Reproduce the entries beneath exactly, without their images.

Before-and-after change records
┄┄┄┄┄┄

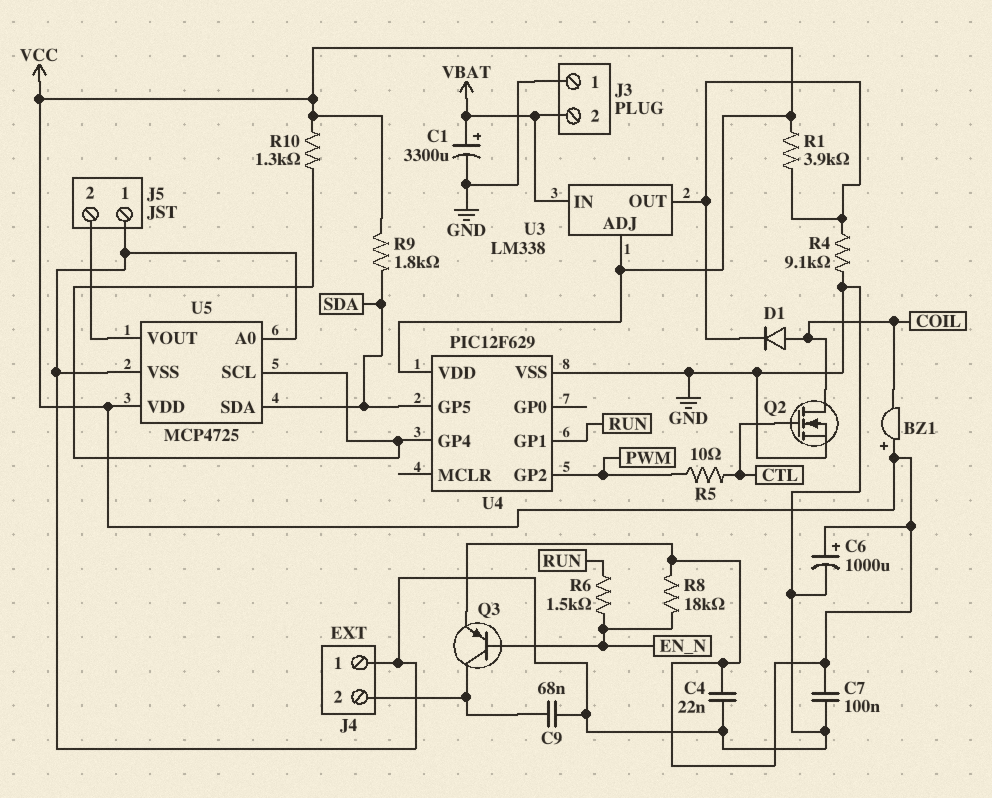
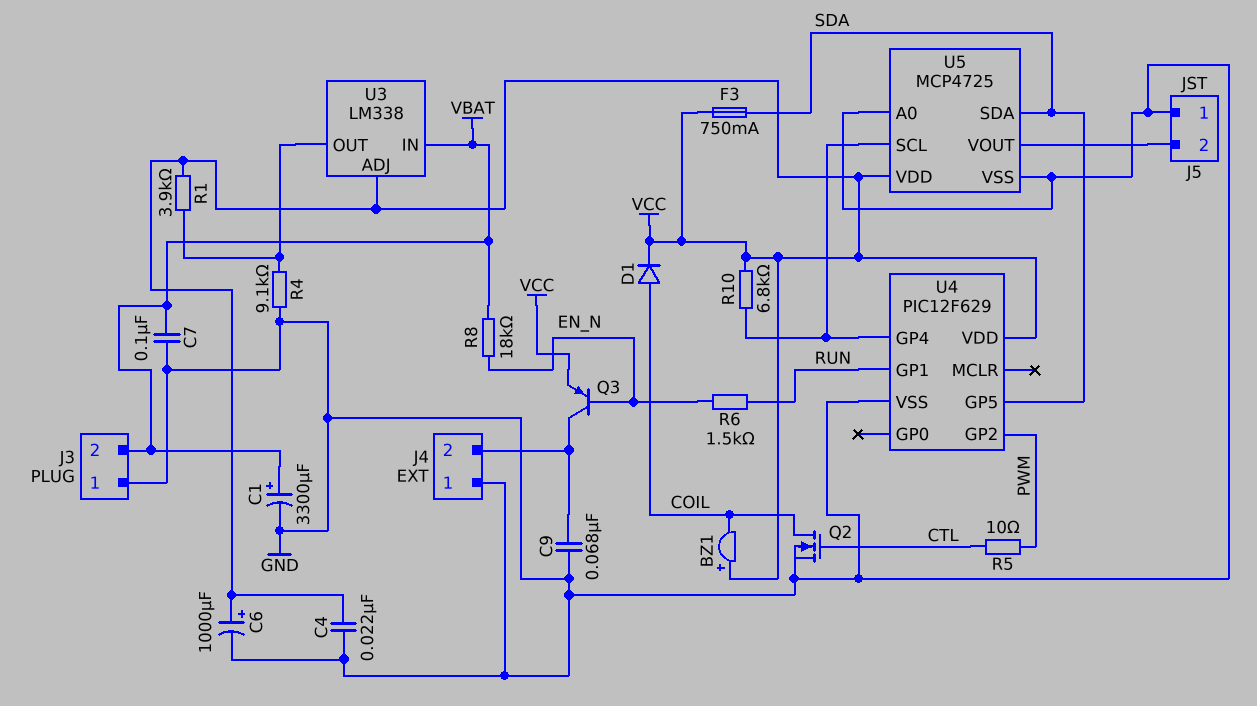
C7: 100nF (GND, VCC) -> 100nF (GND, VBAT)
D1: diode (A COIL, K U3/OUT) -> diode (A COIL, K VCC)
F3: none -> 750mA (SDA, VCC)
R8: 18k (EN_N, VCC) -> 18k (EN_N, VBAT)
R9: 1.8k (SDA, VCC) -> none
R10: 1.3k (U4/GP4, VCC) -> 6.8k (U4/GP4, VCC)

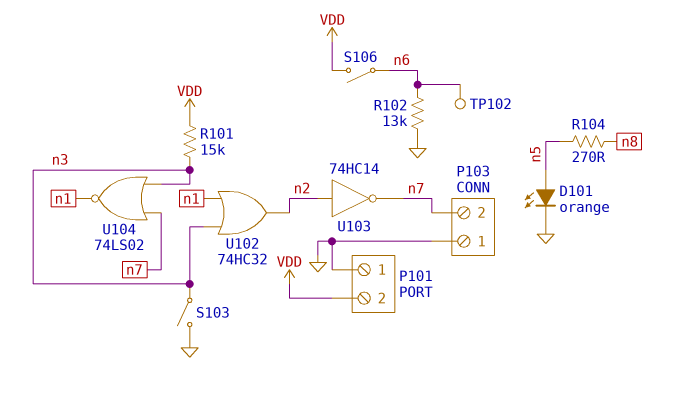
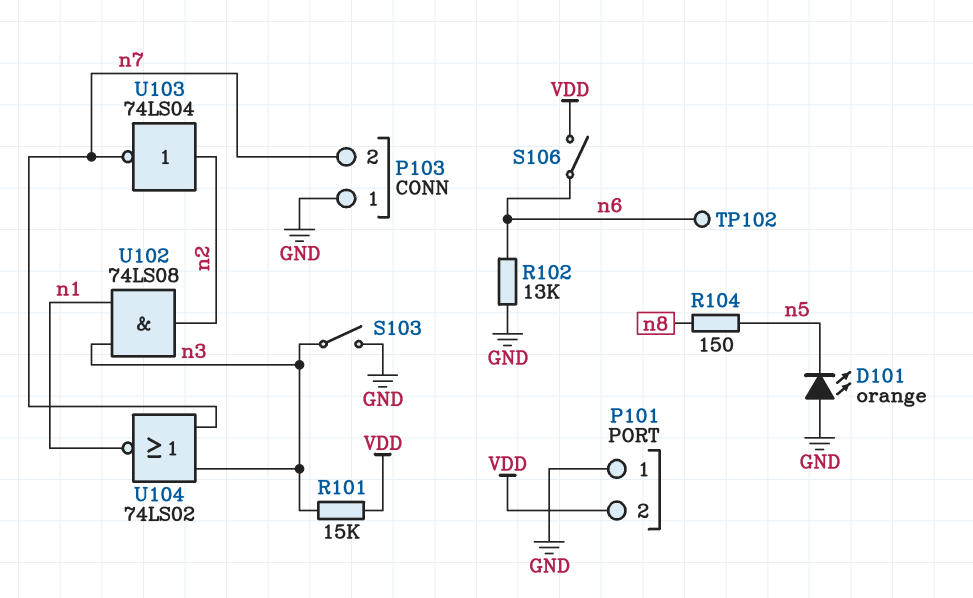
D101: LED orange (A n5, K GND) -> LED orange (A GND, K n5)
R104: 270 (n5, n8) -> 150 (n5, n8)
U102: OR 74HC32 (in n1, in n3, out n2) -> AND 74LS08 (in n1, in n3, out n2)
U103: NOT 74HC14 (in n2, out n7) -> NOT 74LS04 (in n2, out n7)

┄┄┄┄┄┄

◆ TASK ANSWER
C7: 100nF (GND, VCC) -> 100nF (GND, VBAT)
D1: diode (A COIL, K U3/OUT) -> diode (A COIL, K VCC)
F3: none -> 750mA (SDA, VCC)
R8: 18k (EN_N, VCC) -> 18k (EN_N, VBAT)
R9: 1.8k (SDA, VCC) -> none
R10: 1.3k (U4/GP4, VCC) -> 6.8k (U4/GP4, VCC)

D101: LED orange (A n5, K GND) -> LED orange (A GND, K n5)
R104: 270 (n5, n8) -> 150 (n5, n8)
U102: OR 74HC32 (in n1, in n3, out n2) -> AND 74LS08 (in n1, in n3, out n2)
U103: NOT 74HC14 (in n2, out n7) -> NOT 74LS04 (in n2, out n7)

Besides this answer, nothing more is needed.